◆ TASK
Every entry must be set down exactly in the answer; no pictures should appear.

◆ DATASET EXCERPTS
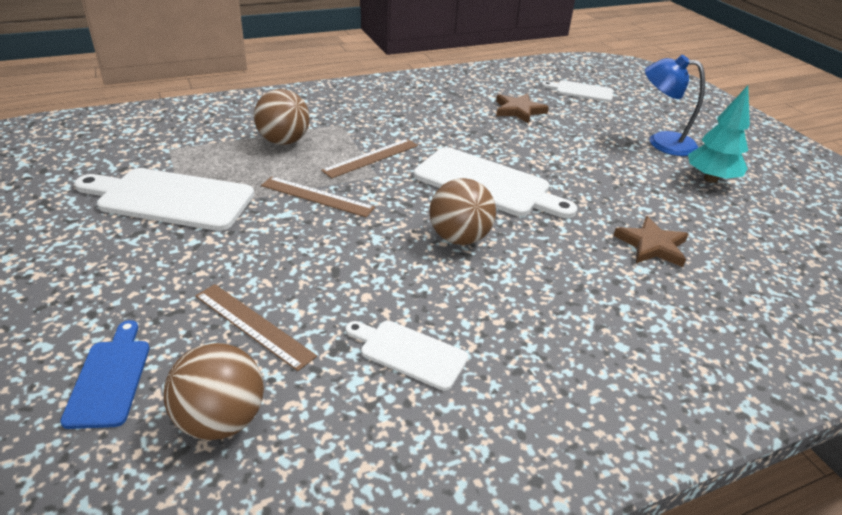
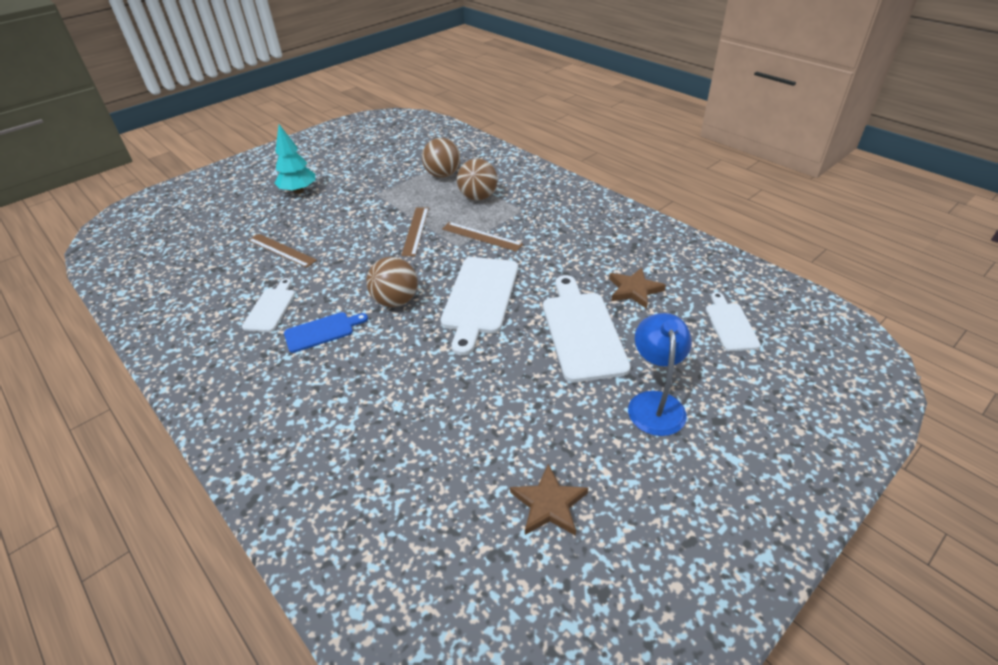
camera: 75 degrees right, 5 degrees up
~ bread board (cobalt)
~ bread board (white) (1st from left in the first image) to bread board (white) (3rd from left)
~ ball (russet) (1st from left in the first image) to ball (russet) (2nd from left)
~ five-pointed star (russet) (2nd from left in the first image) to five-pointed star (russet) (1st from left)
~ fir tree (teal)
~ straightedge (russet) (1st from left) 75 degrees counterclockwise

◆ SOLUTION TO THE PROBLEM
camera: 75 degrees right, 5 degrees up
~ bread board (cobalt)
~ bread board (white) (1st from left in the first image) to bread board (white) (3rd from left)
~ ball (russet) (1st from left in the first image) to ball (russet) (2nd from left)
~ five-pointed star (russet) (2nd from left in the first image) to five-pointed star (russet) (1st from left)
~ fir tree (teal)
~ straightedge (russet) (1st from left) 75 degrees counterclockwise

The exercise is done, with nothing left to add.